(Beginning of Data provided)

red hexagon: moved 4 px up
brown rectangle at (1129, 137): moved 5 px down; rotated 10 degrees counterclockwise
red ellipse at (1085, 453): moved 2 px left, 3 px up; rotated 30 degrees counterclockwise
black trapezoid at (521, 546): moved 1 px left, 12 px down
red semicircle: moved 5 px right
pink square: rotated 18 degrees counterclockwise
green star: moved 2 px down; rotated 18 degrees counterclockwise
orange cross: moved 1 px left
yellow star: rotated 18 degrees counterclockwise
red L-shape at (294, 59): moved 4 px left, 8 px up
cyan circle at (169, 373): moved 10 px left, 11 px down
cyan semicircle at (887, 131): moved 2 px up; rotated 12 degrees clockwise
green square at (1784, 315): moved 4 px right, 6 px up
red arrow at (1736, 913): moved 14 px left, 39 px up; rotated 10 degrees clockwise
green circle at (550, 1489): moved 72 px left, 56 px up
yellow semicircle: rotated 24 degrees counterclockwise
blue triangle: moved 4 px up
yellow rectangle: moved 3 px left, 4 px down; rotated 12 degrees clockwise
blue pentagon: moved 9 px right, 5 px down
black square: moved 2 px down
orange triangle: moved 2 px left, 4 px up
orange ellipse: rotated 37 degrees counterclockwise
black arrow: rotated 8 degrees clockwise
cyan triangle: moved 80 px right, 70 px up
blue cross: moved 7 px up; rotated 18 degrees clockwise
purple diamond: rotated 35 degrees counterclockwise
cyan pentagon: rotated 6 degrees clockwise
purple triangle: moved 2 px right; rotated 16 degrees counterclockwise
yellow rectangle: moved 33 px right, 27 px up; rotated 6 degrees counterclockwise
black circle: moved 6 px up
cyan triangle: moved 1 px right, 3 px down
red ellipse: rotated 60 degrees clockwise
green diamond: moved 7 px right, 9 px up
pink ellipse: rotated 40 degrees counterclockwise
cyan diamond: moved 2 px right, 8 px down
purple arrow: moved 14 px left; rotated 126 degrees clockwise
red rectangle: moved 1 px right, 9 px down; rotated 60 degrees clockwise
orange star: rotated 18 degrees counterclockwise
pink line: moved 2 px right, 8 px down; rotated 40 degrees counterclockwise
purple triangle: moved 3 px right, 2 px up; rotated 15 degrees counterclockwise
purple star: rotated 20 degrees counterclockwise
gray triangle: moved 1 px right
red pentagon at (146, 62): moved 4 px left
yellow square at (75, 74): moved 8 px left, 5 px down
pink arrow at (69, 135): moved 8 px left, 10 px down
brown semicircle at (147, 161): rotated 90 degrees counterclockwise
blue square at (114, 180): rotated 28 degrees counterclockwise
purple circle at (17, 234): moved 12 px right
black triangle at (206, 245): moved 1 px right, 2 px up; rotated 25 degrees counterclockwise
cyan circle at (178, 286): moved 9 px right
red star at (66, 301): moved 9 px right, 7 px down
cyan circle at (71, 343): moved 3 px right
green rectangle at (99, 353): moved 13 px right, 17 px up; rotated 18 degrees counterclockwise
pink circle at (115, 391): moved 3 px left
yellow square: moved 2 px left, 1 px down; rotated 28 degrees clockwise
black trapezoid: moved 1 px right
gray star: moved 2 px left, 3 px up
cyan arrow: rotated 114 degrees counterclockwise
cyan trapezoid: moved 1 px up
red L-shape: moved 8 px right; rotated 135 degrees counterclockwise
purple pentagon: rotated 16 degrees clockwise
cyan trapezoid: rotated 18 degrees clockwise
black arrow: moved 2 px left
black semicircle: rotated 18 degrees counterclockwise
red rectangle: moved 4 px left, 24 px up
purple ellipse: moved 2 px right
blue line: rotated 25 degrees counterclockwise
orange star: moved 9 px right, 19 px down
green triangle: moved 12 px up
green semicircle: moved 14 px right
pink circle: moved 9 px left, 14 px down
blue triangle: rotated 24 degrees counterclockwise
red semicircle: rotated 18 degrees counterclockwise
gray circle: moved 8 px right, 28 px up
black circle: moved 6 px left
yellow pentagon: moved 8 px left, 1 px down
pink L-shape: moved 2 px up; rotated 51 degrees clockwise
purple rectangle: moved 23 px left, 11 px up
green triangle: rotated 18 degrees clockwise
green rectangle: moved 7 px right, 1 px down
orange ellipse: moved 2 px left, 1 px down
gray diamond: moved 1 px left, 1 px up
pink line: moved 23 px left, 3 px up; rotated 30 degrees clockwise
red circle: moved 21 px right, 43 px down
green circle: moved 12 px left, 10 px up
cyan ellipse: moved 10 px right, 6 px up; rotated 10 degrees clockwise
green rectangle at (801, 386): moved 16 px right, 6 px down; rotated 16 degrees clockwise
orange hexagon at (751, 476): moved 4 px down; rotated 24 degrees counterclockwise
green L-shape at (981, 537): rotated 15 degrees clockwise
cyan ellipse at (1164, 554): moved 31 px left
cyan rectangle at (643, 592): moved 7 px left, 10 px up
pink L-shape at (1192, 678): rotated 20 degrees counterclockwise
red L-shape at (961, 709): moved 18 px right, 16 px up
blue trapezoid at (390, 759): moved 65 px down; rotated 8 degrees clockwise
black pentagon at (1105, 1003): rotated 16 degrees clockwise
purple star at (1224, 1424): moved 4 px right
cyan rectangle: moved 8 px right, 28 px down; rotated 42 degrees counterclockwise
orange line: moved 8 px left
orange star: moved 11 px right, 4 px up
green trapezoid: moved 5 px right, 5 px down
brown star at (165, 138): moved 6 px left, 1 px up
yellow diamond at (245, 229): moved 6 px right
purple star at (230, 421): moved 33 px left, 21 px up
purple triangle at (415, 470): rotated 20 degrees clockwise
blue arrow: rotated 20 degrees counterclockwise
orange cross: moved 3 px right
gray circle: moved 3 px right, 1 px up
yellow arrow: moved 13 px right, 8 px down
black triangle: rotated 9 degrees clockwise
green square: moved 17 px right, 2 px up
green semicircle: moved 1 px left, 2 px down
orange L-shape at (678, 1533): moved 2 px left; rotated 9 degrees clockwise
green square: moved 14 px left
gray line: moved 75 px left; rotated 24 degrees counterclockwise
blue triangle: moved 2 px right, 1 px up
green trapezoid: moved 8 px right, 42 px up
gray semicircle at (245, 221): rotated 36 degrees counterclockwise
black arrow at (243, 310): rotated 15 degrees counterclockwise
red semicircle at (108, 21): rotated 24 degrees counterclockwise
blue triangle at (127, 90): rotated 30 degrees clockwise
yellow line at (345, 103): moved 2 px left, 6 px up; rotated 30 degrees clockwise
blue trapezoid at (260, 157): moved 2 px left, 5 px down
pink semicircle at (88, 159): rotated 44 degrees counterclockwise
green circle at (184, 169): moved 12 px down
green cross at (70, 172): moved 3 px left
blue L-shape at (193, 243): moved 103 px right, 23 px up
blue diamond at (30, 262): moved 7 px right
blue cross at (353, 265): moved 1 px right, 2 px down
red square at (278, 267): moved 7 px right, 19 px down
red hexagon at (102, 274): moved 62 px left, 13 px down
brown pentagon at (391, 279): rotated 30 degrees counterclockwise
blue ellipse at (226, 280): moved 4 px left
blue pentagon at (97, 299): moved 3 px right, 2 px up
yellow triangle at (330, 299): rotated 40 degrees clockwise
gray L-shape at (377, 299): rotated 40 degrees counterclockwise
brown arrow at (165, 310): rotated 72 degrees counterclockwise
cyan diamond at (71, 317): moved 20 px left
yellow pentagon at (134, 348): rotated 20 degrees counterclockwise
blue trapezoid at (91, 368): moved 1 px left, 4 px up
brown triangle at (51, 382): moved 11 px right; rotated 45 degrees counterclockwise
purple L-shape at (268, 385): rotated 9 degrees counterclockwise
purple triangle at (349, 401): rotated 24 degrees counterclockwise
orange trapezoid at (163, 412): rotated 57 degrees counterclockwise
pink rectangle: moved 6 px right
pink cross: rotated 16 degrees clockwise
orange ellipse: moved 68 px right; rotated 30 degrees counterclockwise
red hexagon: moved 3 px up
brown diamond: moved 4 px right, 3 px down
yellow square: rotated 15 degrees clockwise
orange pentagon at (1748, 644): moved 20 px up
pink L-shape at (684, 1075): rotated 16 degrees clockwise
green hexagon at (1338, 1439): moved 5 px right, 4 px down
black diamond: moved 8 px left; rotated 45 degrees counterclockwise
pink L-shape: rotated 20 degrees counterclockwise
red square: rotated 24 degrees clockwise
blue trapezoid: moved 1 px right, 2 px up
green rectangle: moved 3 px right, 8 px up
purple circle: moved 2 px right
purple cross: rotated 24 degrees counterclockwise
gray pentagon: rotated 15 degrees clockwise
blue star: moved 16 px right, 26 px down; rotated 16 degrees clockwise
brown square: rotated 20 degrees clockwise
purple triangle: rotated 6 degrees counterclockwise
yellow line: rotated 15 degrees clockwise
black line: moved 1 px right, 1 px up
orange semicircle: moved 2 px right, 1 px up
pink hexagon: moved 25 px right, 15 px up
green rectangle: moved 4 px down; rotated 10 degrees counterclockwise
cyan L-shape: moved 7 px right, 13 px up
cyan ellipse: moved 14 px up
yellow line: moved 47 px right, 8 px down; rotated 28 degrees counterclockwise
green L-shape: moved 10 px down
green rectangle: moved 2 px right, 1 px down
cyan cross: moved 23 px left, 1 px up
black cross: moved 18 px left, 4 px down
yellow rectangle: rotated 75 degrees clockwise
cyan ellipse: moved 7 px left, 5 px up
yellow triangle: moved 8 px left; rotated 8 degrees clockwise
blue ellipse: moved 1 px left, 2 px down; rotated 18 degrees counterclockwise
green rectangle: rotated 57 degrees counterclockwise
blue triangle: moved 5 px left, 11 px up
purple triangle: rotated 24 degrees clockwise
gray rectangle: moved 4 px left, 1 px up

(End of Data provided)

- _Instructions for the task_
Only one stretch of the data above is needed. Restate it word for word, from the line containing "green rectangle at (801, 386): moved" through the line containing "gray line: moved", both ends included.

- _Task answer_
green rectangle at (801, 386): moved 16 px right, 6 px down; rotated 16 degrees clockwise
orange hexagon at (751, 476): moved 4 px down; rotated 24 degrees counterclockwise
green L-shape at (981, 537): rotated 15 degrees clockwise
cyan ellipse at (1164, 554): moved 31 px left
cyan rectangle at (643, 592): moved 7 px left, 10 px up
pink L-shape at (1192, 678): rotated 20 degrees counterclockwise
red L-shape at (961, 709): moved 18 px right, 16 px up
blue trapezoid at (390, 759): moved 65 px down; rotated 8 degrees clockwise
black pentagon at (1105, 1003): rotated 16 degrees clockwise
purple star at (1224, 1424): moved 4 px right
cyan rectangle: moved 8 px right, 28 px down; rotated 42 degrees counterclockwise
orange line: moved 8 px left
orange star: moved 11 px right, 4 px up
green trapezoid: moved 5 px right, 5 px down
brown star at (165, 138): moved 6 px left, 1 px up
yellow diamond at (245, 229): moved 6 px right
purple star at (230, 421): moved 33 px left, 21 px up
purple triangle at (415, 470): rotated 20 degrees clockwise
blue arrow: rotated 20 degrees counterclockwise
orange cross: moved 3 px right
gray circle: moved 3 px right, 1 px up
yellow arrow: moved 13 px right, 8 px down
black triangle: rotated 9 degrees clockwise
green square: moved 17 px right, 2 px up
green semicircle: moved 1 px left, 2 px down
orange L-shape at (678, 1533): moved 2 px left; rotated 9 degrees clockwise
green square: moved 14 px left
gray line: moved 75 px left; rotated 24 degrees counterclockwise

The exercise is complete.